EXERCISE AIM:
Report every line of the listing below in which the string "pomarańczowy" appears.

________________

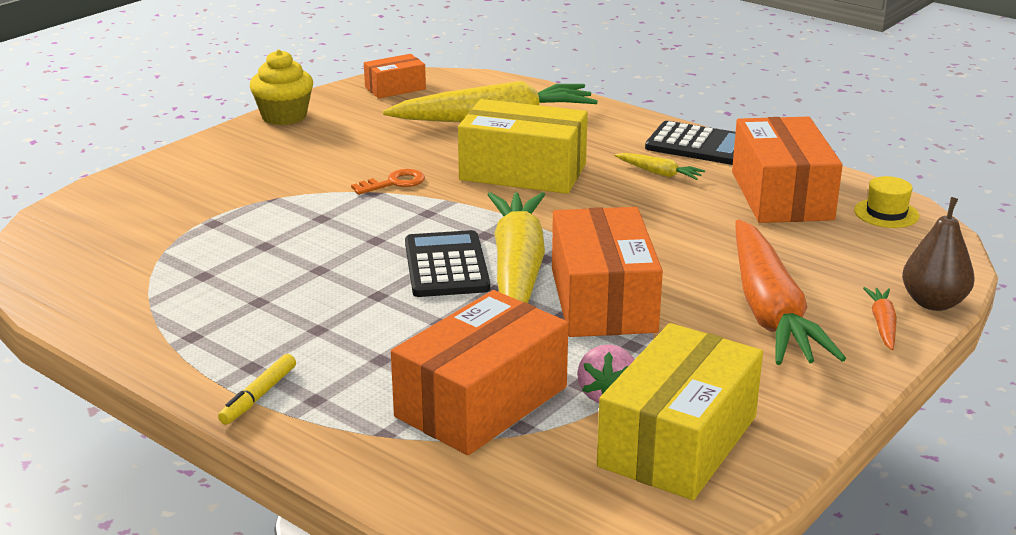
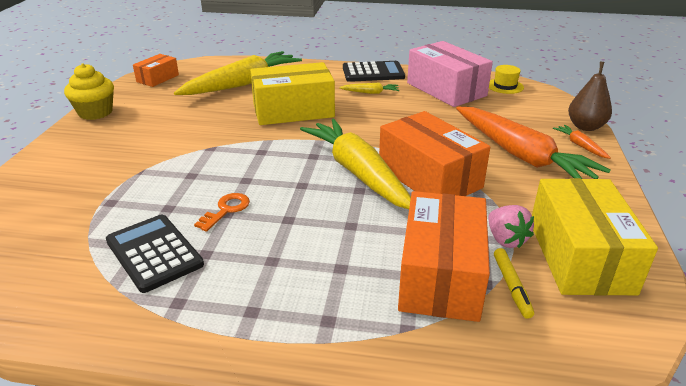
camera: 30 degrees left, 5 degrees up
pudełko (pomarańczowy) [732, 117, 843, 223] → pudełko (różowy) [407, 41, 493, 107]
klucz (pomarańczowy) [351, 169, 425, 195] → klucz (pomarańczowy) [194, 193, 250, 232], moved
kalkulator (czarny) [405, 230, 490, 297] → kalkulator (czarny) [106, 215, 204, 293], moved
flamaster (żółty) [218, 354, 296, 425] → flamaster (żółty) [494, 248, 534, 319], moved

________________

RESPONSE TO THE TASK:
pudełko (pomarańczowy) [732, 117, 843, 223] → pudełko (różowy) [407, 41, 493, 107]
klucz (pomarańczowy) [351, 169, 425, 195] → klucz (pomarańczowy) [194, 193, 250, 232], moved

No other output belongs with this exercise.